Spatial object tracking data
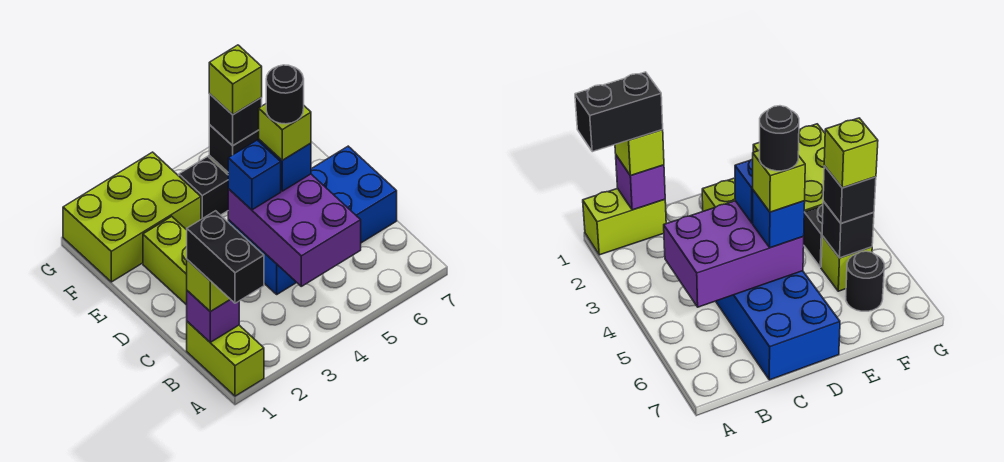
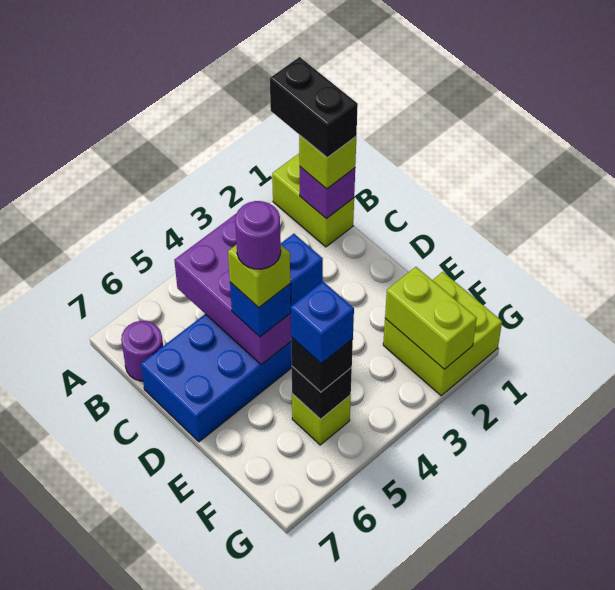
none -> purple round brick B7 level 1
lime brick D2:E2 level 1 -> lime brick F2:G2 level 2
black round brick D5 level 5 -> purple round brick D5 level 5
lime brick F1:G3 level 1 -> lime brick F1:G2 level 1
black brick F4 level 1 -> none
lime brick F5 level 4 -> blue brick F5 level 4
black round brick F6 level 1 -> none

● **TASK DETAILS**: From the first line to the last, retype the data exactly, without images.

● **ANSWER FOR THE TASK**:
none -> purple round brick B7 level 1
lime brick D2:E2 level 1 -> lime brick F2:G2 level 2
black round brick D5 level 5 -> purple round brick D5 level 5
lime brick F1:G3 level 1 -> lime brick F1:G2 level 1
black brick F4 level 1 -> none
lime brick F5 level 4 -> blue brick F5 level 4
black round brick F6 level 1 -> none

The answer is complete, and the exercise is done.